# WORK TO BE COMPLETED:
Your task is to print all of the data below exactly, with no pictures included.
Content starts
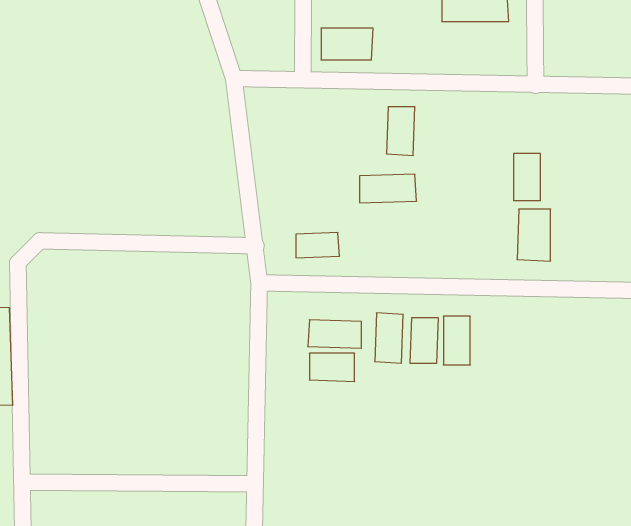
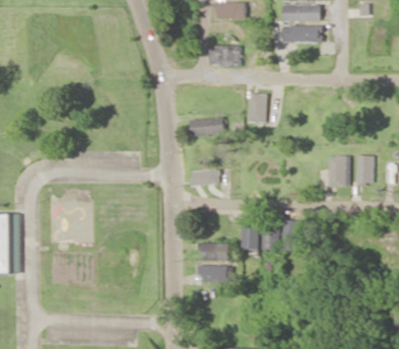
building: [514,154,540,201] -> [354,155,371,184]
building: [360,174,417,203] -> [189,118,223,135]
building: [308,320,361,348] -> [198,265,230,282]

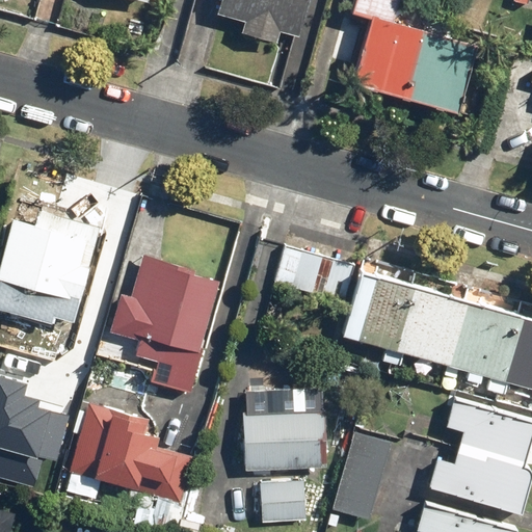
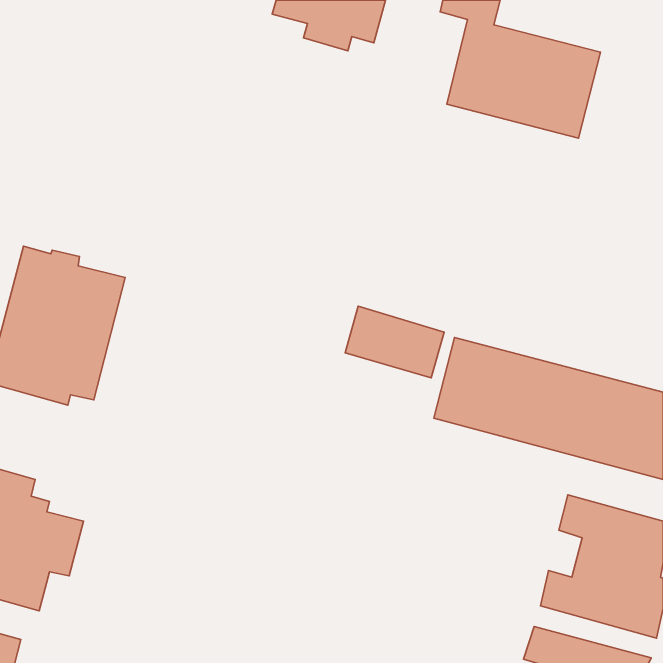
building: [110,252,220,391] -> none
building: [65,401,188,501] -> none
building: [241,408,326,470] -> none
building: [330,432,392,520] -> none
building: [260,481,305,523] -> none

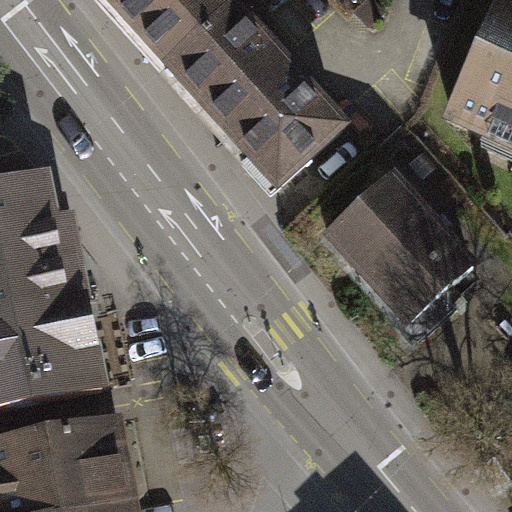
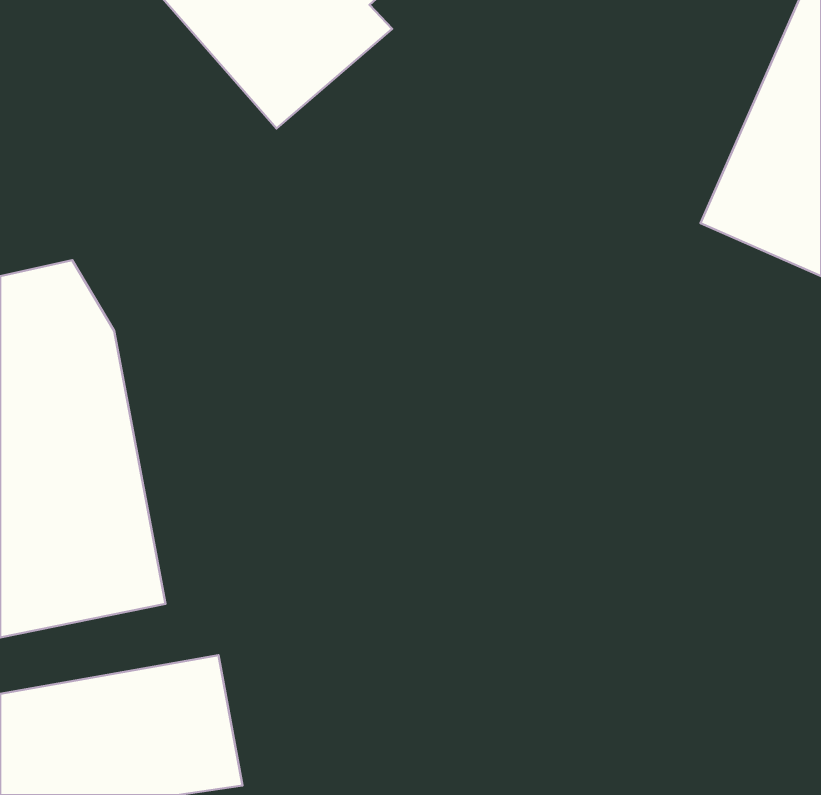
building: [172,18,345,195] -> none
building: [322,178,474,333] -> none

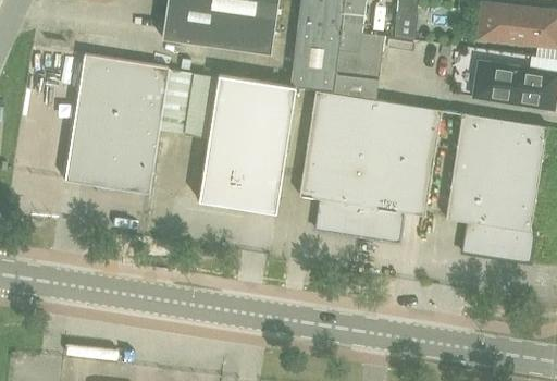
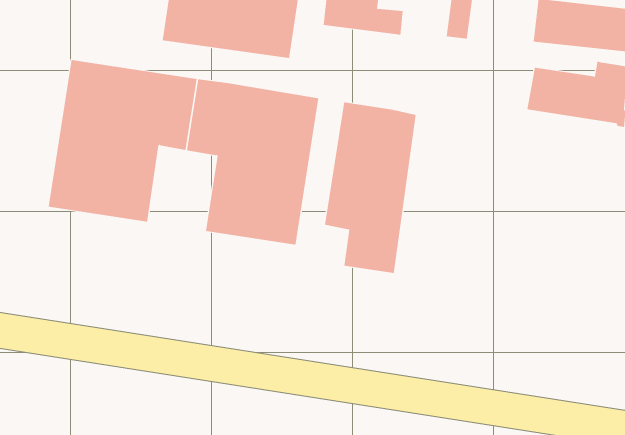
building: [290,25,385,93] -> none
building: [359,101,442,243] -> none
building: [445,113,546,262] -> none

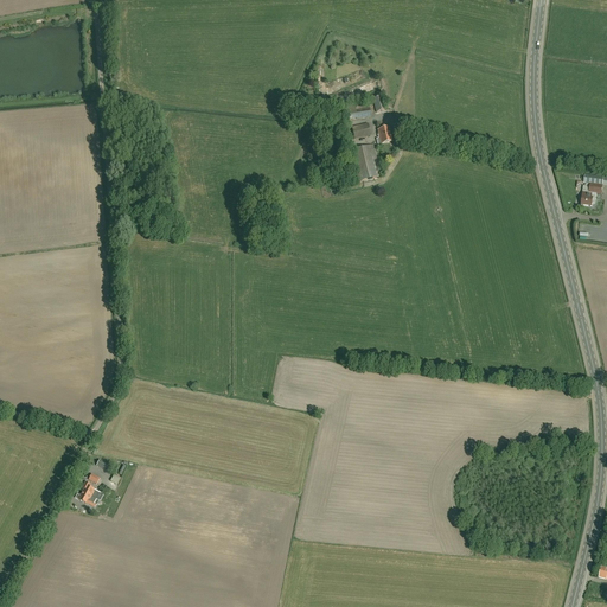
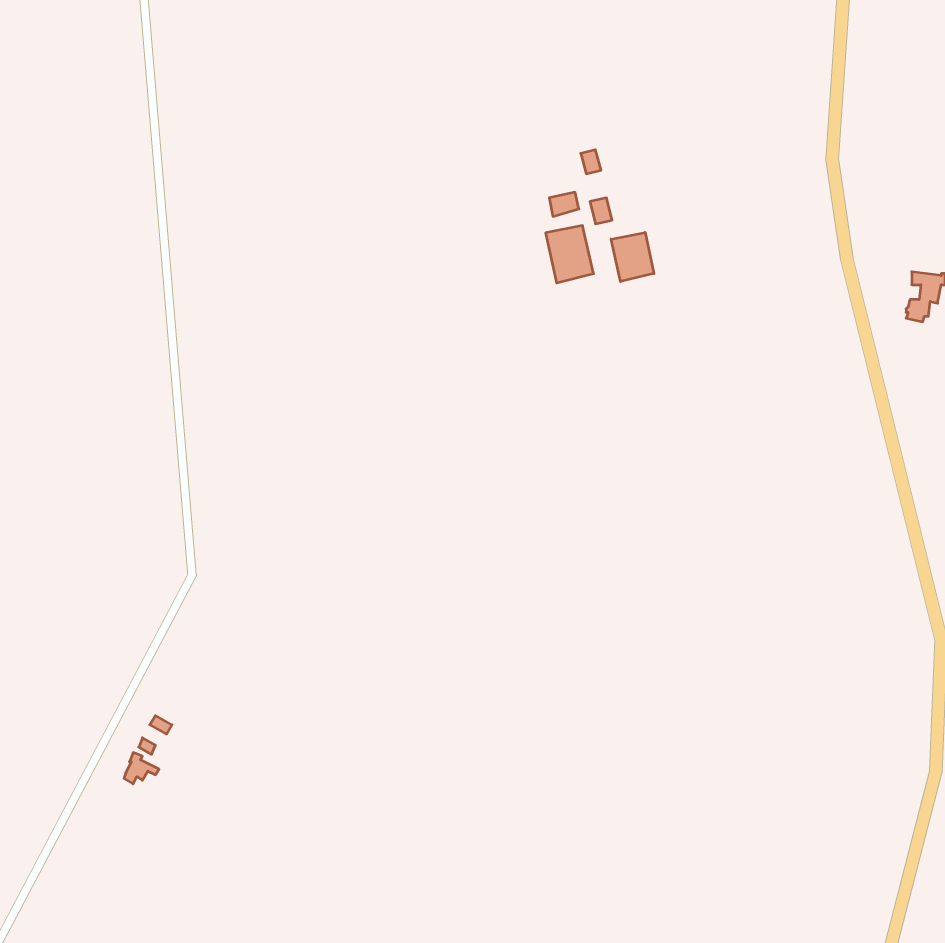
building: none -> [611,232,654,282]

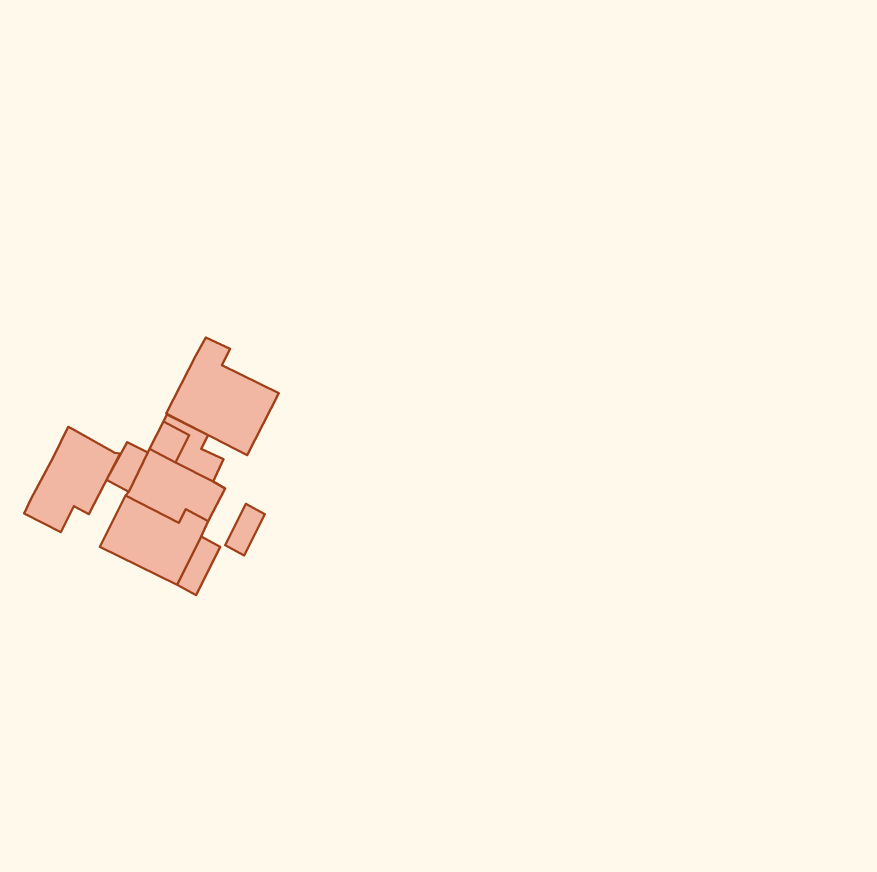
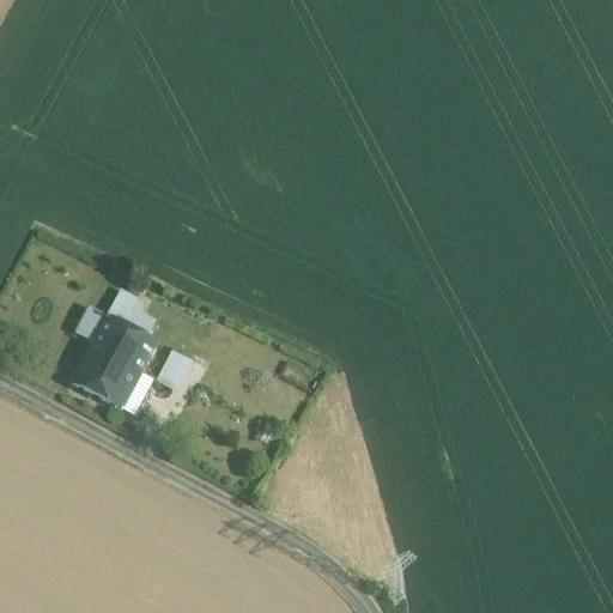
building: [166,337,279,455] -> none
building: [24,427,120,532] -> none

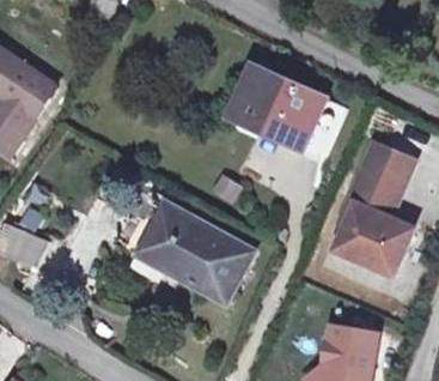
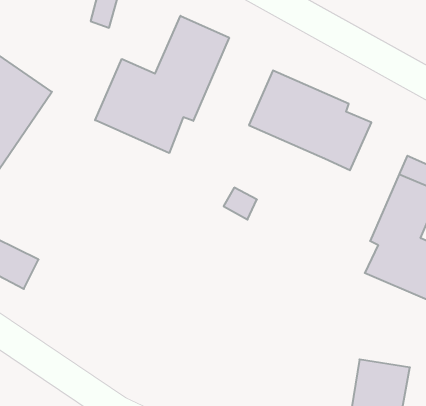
building: none -> [95,16,229,153]
building: [138,204,249,300] -> none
Content ends
# SOLUTION:
building: [514,154,540,201] -> [354,155,371,184]
building: [360,174,417,203] -> [189,118,223,135]
building: [308,320,361,348] -> [198,265,230,282]

building: [110,252,220,391] -> none
building: [65,401,188,501] -> none
building: [241,408,326,470] -> none
building: [330,432,392,520] -> none
building: [260,481,305,523] -> none

building: [172,18,345,195] -> none
building: [322,178,474,333] -> none

building: [290,25,385,93] -> none
building: [359,101,442,243] -> none
building: [445,113,546,262] -> none

building: none -> [611,232,654,282]

building: [166,337,279,455] -> none
building: [24,427,120,532] -> none

building: none -> [95,16,229,153]
building: [138,204,249,300] -> none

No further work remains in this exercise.